• GOAL OF THE EXERCISE:
Rewrite the rows below with every "centreline" changed to "centerline" and everything else left unchanged. Omit the pictures.

• MATERIAL PROVIDED:
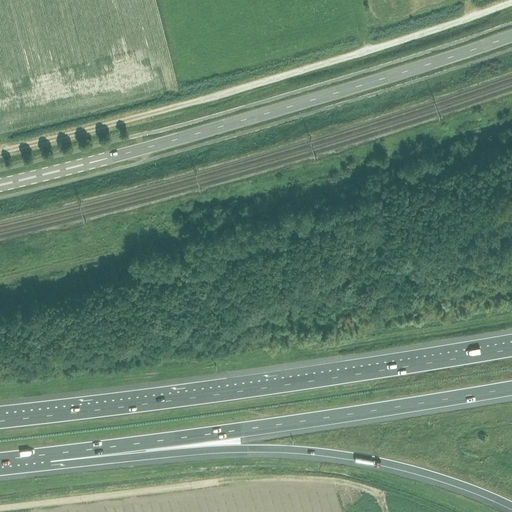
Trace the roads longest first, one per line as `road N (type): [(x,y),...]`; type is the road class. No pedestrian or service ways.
road 1 (track): [(0,284),(200,231),(511,121)]
road 2 (primary): [(0,184),(511,37)]
road 3 (unclassified): [(0,150),(511,3)]
road 4 (motorway): [(511,349),(0,421)]
road 5 (motorway): [(47,454),(317,451),(390,463),(511,505)]
road 6 (motorway): [(47,454),(511,388)]
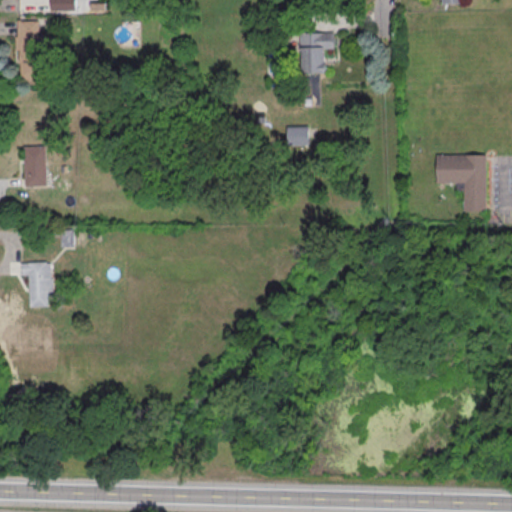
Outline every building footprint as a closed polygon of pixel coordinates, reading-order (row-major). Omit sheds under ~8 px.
[(75,0),(50,0),(51,10),(76,10),(75,0)] [(17,25),(39,24),(40,64),(19,64),(17,25)] [(300,32),(300,73),(325,73),(325,52),(335,52),(335,32),(300,32)] [(24,150),(46,149),(47,189),(26,190),(24,150)] [(437,158),(486,158),(487,213),(464,213),(464,193),(456,193),(456,184),(437,185),(437,158)] [(62,246),(73,246),(72,231),(61,232),(62,246)] [(22,265),(51,264),(52,281),(53,281),(53,294),(48,295),(49,309),(30,310),(28,277),(22,278),(22,265)]
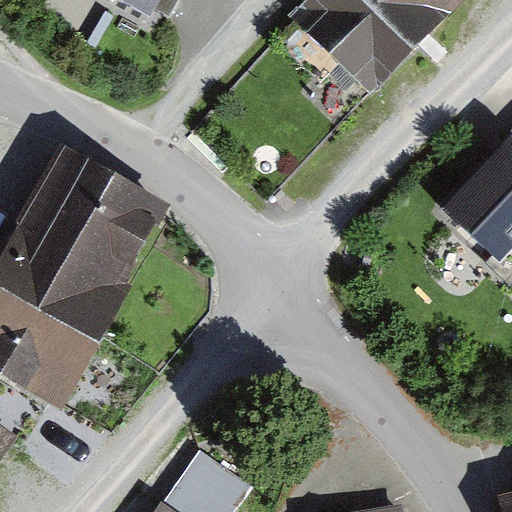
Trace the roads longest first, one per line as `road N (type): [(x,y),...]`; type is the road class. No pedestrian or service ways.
road 1 (track): [(511,36),(271,281)]
road 2 (track): [(0,88),(140,145),(271,281)]
road 3 (track): [(271,281),(72,511)]
road 4 (unclassified): [(464,511),(449,479),(271,281)]
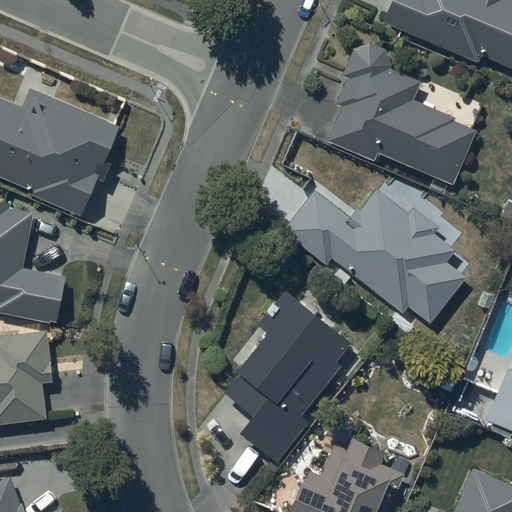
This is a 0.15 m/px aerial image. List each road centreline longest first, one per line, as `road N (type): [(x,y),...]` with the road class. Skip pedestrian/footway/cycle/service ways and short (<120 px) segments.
road 1 (residential): [(243,84),(145,329),(138,422),(156,511)]
road 2 (residential): [(243,84),(46,0)]
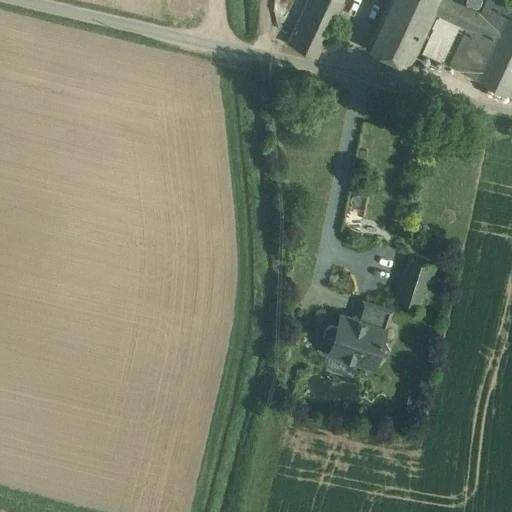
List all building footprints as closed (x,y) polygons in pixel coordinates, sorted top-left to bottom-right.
[(306,0),(287,42),(316,56),(342,0),(306,0)] [(436,0),(387,0),(366,46),(409,67),(417,49),(435,11),(440,1),(436,0)] [(511,2),(507,0),(485,0),(485,3),(480,12),(465,5),(453,0),(440,0),(440,1),(435,11),(458,22),(455,29),(464,33),(449,64),(511,93),(511,2)] [(480,12),(485,3),(479,0),(467,0),(465,5),(480,12)] [(435,11),(417,49),(449,64),(464,33),(455,29),(458,22),(435,11)] [(432,266),(407,258),(395,298),(420,306),(432,266)] [(391,309),(369,302),(363,321),(385,328),(391,309)] [(363,321),(341,314),(337,325),(331,323),(325,326),(323,333),(326,339),(332,341),(329,352),(373,366),(377,354),(381,355),(386,353),(388,346),(385,342),(381,340),(385,328),(363,321)]
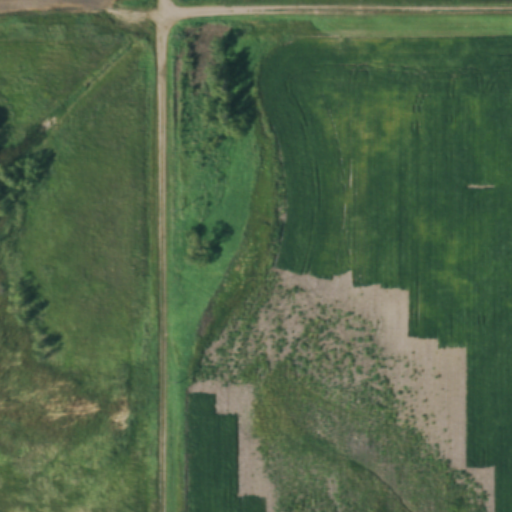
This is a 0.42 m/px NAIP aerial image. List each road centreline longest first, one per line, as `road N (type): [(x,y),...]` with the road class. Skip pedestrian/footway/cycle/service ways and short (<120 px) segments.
road 1 (track): [(163,511),(168,0)]
road 2 (residential): [(511,12),(168,14)]
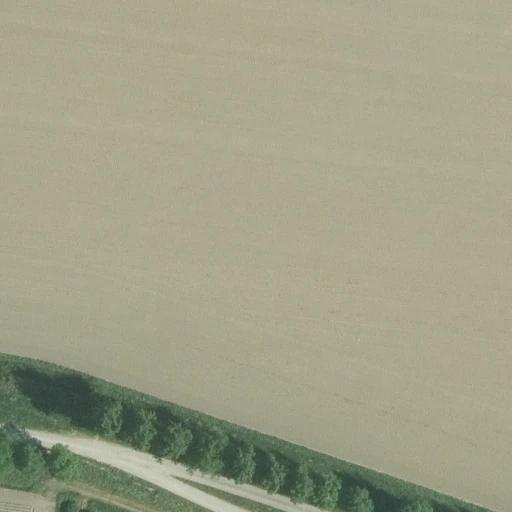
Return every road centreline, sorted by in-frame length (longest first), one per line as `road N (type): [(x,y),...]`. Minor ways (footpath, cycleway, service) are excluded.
road 1 (unclassified): [(124,452),(299,511)]
road 2 (unclassified): [(233,511),(143,473),(124,452)]
road 3 (unclassified): [(0,433),(124,452)]
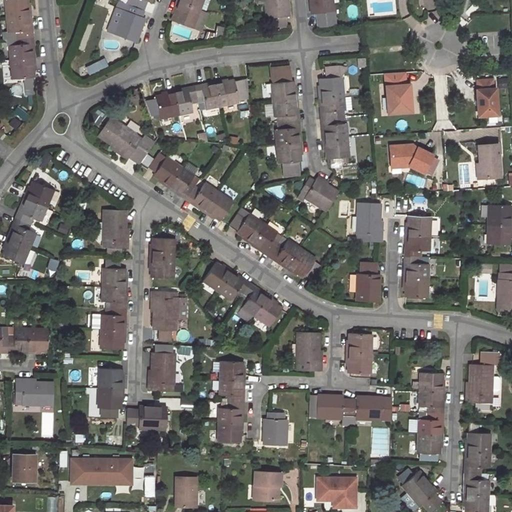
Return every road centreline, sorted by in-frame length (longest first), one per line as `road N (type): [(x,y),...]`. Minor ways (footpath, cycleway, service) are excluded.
road 1 (residential): [(145,192),(309,305),(337,313)]
road 2 (residential): [(141,383),(145,192)]
road 3 (residential): [(452,490),(459,323)]
road 4 (residential): [(148,68),(303,48)]
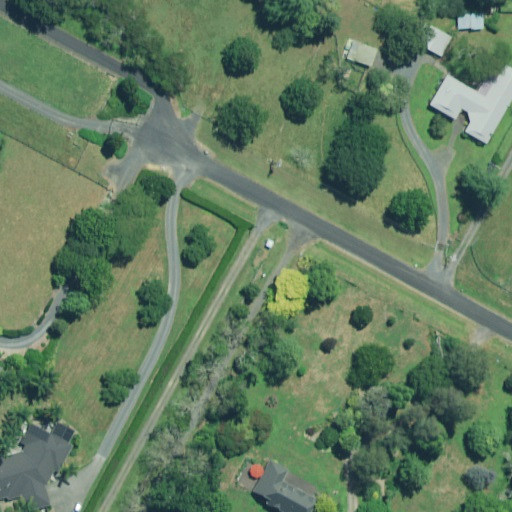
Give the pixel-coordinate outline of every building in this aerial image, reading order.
[(455,14),(454,29),(479,30),(480,15),(455,14)] [(448,36),(421,25),(412,46),(440,57),(448,36)] [(373,49),(356,45),(352,63),(369,67),(373,49)] [(511,72),(500,66),(481,101),(470,95),(472,91),(445,75),(428,106),(453,120),(458,113),(471,120),(463,133),(485,145),(511,94),(511,72)] [(18,511),(28,511),(47,506),(43,489),(53,472),(56,474),(71,448),(29,424),(19,442),(24,445),(20,452),(0,460),(0,500),(3,499),(8,499),(14,498),(18,511)] [(287,474),(267,460),(246,489),(277,511),(311,511),(315,507),(281,482),(287,474)]
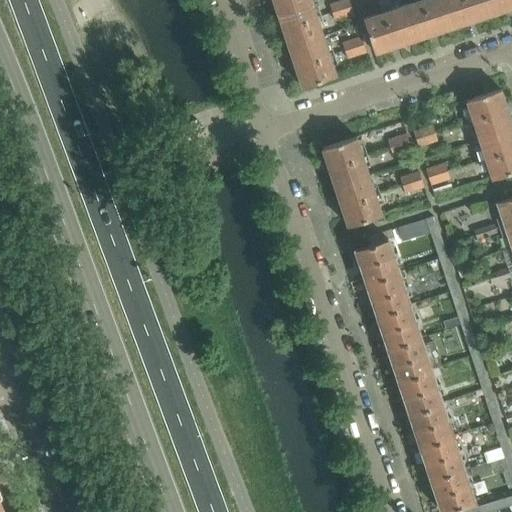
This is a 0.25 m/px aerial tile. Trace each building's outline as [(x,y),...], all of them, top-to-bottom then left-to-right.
[(273,0),(276,10),(305,0),(273,0)] [(311,0),(305,0),(276,10),(289,48),(323,37),(311,0)] [(349,0),(344,0),(330,5),(335,20),(354,14),(349,0)] [(442,0),(419,0),(402,6),(413,40),(452,27),(442,0)] [(485,0),(442,0),(452,27),(490,15),(485,0)] [(511,0),(485,0),(490,15),(511,7),(511,0)] [(402,6),(364,18),(375,53),(413,40),(402,6)] [(336,75),(323,37),(289,48),(302,87),(336,75)] [(361,37),(342,43),(347,58),(366,52),(361,37)] [(467,100),(480,140),(511,129),(511,123),(501,89),(467,100)] [(432,125),(413,132),(416,139),(435,133),(432,125)] [(511,129),(480,140),(492,178),(511,171),(511,129)] [(435,133),(416,139),(418,147),(437,141),(435,133)] [(388,140),(390,148),(409,141),(407,134),(388,140)] [(322,148),(335,187),(369,176),(356,137),(322,148)] [(412,149),(409,141),(390,148),(393,155),(412,149)] [(426,170),(428,177),(447,171),(445,163),(426,170)] [(447,171),(428,177),(431,185),(450,179),(447,171)] [(400,178),(403,186),(422,179),(419,172),(400,178)] [(369,176),(335,187),(348,226),(382,215),(369,176)] [(422,179),(403,186),(405,193),(424,187),(422,179)] [(511,197),(497,203),(501,217),(497,218),(500,227),(511,222),(511,197)] [(428,225),(439,258),(447,255),(436,222),(428,225)] [(507,234),(511,248),(511,247),(511,222),(500,227),(503,236),(507,234)] [(494,224),(484,227),(487,236),(497,233),(494,224)] [(484,227),(474,231),(477,239),(487,236),(484,227)] [(355,249),(366,282),(399,271),(388,238),(355,249)] [(439,258),(450,291),(457,288),(447,255),(439,258)] [(509,268),(499,272),(501,280),(511,277),(509,268)] [(399,271),(366,282),(377,315),(410,304),(399,271)] [(499,272),(488,275),(491,283),(501,280),(499,272)] [(457,288),(450,291),(461,324),(468,321),(457,288)] [(410,304),(377,315),(388,348),(420,337),(410,304)] [(511,316),(503,319),(506,327),(511,325),(511,316)] [(461,324),(472,356),(479,354),(468,321),(461,324)] [(420,337),(388,348),(398,380),(431,370),(420,337)] [(472,356),(482,389),(490,387),(479,354),(472,356)] [(431,370),(398,380),(409,413),(442,403),(431,370)] [(482,389),(493,422),(501,420),(490,387),(482,389)] [(442,403),(409,413),(420,446),(453,435),(442,403)] [(501,420),(493,422),(504,455),(511,452),(501,420)] [(464,468),(453,435),(420,446),(431,479),(464,468)] [(443,511),(475,502),(464,468),(431,479),(441,511),(443,511)] [(511,496),(480,506),(482,511),(487,511),(511,504),(511,496)]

• TASK SOLUTION:
Trace the roads longest first, one per line as `road N (type): [(x,y),...]`; type is the road class. No pedestrian or service ways.
road 1 (track): [(0,284),(200,231),(511,121)]
road 2 (primary): [(0,184),(511,37)]
road 3 (unclassified): [(0,150),(511,3)]
road 4 (motorway): [(511,349),(0,421)]
road 5 (motorway): [(47,454),(317,451),(390,463),(511,505)]
road 6 (motorway): [(47,454),(511,388)]
Outline every building footprint as a closed polygon of pixel coordinates, reading-order (row-major). Omit sheds under ~8 px.
[(75,0),(50,0),(51,10),(76,10),(75,0)] [(17,25),(39,24),(40,64),(19,64),(17,25)] [(300,32),(300,73),(325,73),(325,52),(335,52),(335,32),(300,32)] [(24,150),(46,149),(47,189),(26,190),(24,150)] [(437,158),(486,158),(487,213),(464,213),(464,193),(456,193),(456,184),(437,185),(437,158)] [(62,246),(73,246),(72,231),(61,232),(62,246)] [(22,265),(51,264),(52,281),(53,281),(53,294),(48,295),(49,309),(30,310),(28,277),(22,278),(22,265)]
Trace the roads longest first, one per line as `road N (type): [(x,y),...]`; type is the road class. No pedestrian or service ways.
road 1 (track): [(511,36),(271,281)]
road 2 (track): [(0,88),(140,145),(271,281)]
road 3 (track): [(271,281),(72,511)]
road 4 (unclassified): [(464,511),(449,479),(271,281)]
This is a 0.15 m/px aerial image. List each road centerline longest first, one per line, as `road N (type): [(x,y),...]` with the road class. Skip pedestrian/footway/cycle/service ways and short (<120 px) segments.
road 1 (residential): [(243,84),(145,329),(138,422),(156,511)]
road 2 (residential): [(243,84),(46,0)]
List all building footprints as closed (x,y) polygons in pixel coordinates, sorted top-left to bottom-right.
[(306,0),(287,42),(316,56),(342,0),(306,0)] [(436,0),(387,0),(366,46),(409,67),(417,49),(435,11),(440,1),(436,0)] [(511,2),(507,0),(485,0),(485,3),(480,12),(465,5),(453,0),(440,0),(440,1),(435,11),(458,22),(455,29),(464,33),(449,64),(511,93),(511,2)] [(480,12),(485,3),(479,0),(467,0),(465,5),(480,12)] [(435,11),(417,49),(449,64),(464,33),(455,29),(458,22),(435,11)] [(432,266),(407,258),(395,298),(420,306),(432,266)] [(391,309),(369,302),(363,321),(385,328),(391,309)] [(363,321),(341,314),(337,325),(331,323),(325,326),(323,333),(326,339),(332,341),(329,352),(373,366),(377,354),(381,355),(386,353),(388,346),(385,342),(381,340),(385,328),(363,321)]
This is a 0.42 m/px NAIP aerial image. List each road centerline longest first, one per line, as `road N (type): [(x,y),...]` with the road class. Skip pedestrian/footway/cycle/service ways and short (<120 px) segments.
road 1 (track): [(163,511),(168,0)]
road 2 (residential): [(511,12),(168,14)]
Return every road centerline, sorted by in-frame length (longest first), one per line as `road N (type): [(x,y),...]`. Minor ways (footpath, cycleway, service) are excluded.
road 1 (unclassified): [(124,452),(299,511)]
road 2 (unclassified): [(233,511),(143,473),(124,452)]
road 3 (unclassified): [(0,433),(124,452)]
Return every road centerline, sorted by in-frame length (longest first), one per line as `road N (type): [(x,y),...]`. Minor ways (footpath, cycleway, service) are excluded.
road 1 (residential): [(145,192),(309,305),(337,313)]
road 2 (residential): [(141,383),(145,192)]
road 3 (residential): [(452,490),(459,323)]
road 4 (residential): [(148,68),(303,48)]
Give the pixel-coordinate outline of every building in this aerial image, reading order.
[(455,14),(454,29),(479,30),(480,15),(455,14)] [(448,36),(421,25),(412,46),(440,57),(448,36)] [(373,49),(356,45),(352,63),(369,67),(373,49)] [(511,72),(500,66),(481,101),(470,95),(472,91),(445,75),(428,106),(453,120),(458,113),(471,120),(463,133),(485,145),(511,94),(511,72)] [(18,511),(28,511),(47,506),(43,489),(53,472),(56,474),(71,448),(29,424),(19,442),(24,445),(20,452),(0,460),(0,500),(3,499),(8,499),(14,498),(18,511)] [(287,474),(267,460),(246,489),(277,511),(311,511),(315,507),(281,482),(287,474)]
This is a 0.25 m/px aerial tile. Trace each building's outline as [(x,y),...], all of them, top-to-bottom then left-to-right.
[(273,0),(276,10),(305,0),(273,0)] [(311,0),(305,0),(276,10),(289,48),(323,37),(311,0)] [(349,0),(344,0),(330,5),(335,20),(354,14),(349,0)] [(442,0),(419,0),(402,6),(413,40),(452,27),(442,0)] [(485,0),(442,0),(452,27),(490,15),(485,0)] [(511,0),(485,0),(490,15),(511,7),(511,0)] [(402,6),(364,18),(375,53),(413,40),(402,6)] [(336,75),(323,37),(289,48),(302,87),(336,75)] [(361,37),(342,43),(347,58),(366,52),(361,37)] [(467,100),(480,140),(511,129),(511,123),(501,89),(467,100)] [(432,125),(413,132),(416,139),(435,133),(432,125)] [(511,129),(480,140),(492,178),(511,171),(511,129)] [(435,133),(416,139),(418,147),(437,141),(435,133)] [(388,140),(390,148),(409,141),(407,134),(388,140)] [(322,148),(335,187),(369,176),(356,137),(322,148)] [(412,149),(409,141),(390,148),(393,155),(412,149)] [(426,170),(428,177),(447,171),(445,163),(426,170)] [(447,171),(428,177),(431,185),(450,179),(447,171)] [(400,178),(403,186),(422,179),(419,172),(400,178)] [(369,176),(335,187),(348,226),(382,215),(369,176)] [(422,179),(403,186),(405,193),(424,187),(422,179)] [(511,197),(497,203),(501,217),(497,218),(500,227),(511,222),(511,197)] [(428,225),(439,258),(447,255),(436,222),(428,225)] [(507,234),(511,248),(511,247),(511,222),(500,227),(503,236),(507,234)] [(494,224),(484,227),(487,236),(497,233),(494,224)] [(484,227),(474,231),(477,239),(487,236),(484,227)] [(355,249),(366,282),(399,271),(388,238),(355,249)] [(439,258),(450,291),(457,288),(447,255),(439,258)] [(509,268),(499,272),(501,280),(511,277),(509,268)] [(399,271),(366,282),(377,315),(410,304),(399,271)] [(499,272),(488,275),(491,283),(501,280),(499,272)] [(457,288),(450,291),(461,324),(468,321),(457,288)] [(410,304),(377,315),(388,348),(420,337),(410,304)] [(511,316),(503,319),(506,327),(511,325),(511,316)] [(461,324),(472,356),(479,354),(468,321),(461,324)] [(420,337),(388,348),(398,380),(431,370),(420,337)] [(472,356),(482,389),(490,387),(479,354),(472,356)] [(431,370),(398,380),(409,413),(442,403),(431,370)] [(482,389),(493,422),(501,420),(490,387),(482,389)] [(442,403),(409,413),(420,446),(453,435),(442,403)] [(501,420),(493,422),(504,455),(511,452),(501,420)] [(464,468),(453,435),(420,446),(431,479),(464,468)] [(443,511),(475,502),(464,468),(431,479),(441,511),(443,511)] [(511,496),(480,506),(482,511),(487,511),(511,504),(511,496)]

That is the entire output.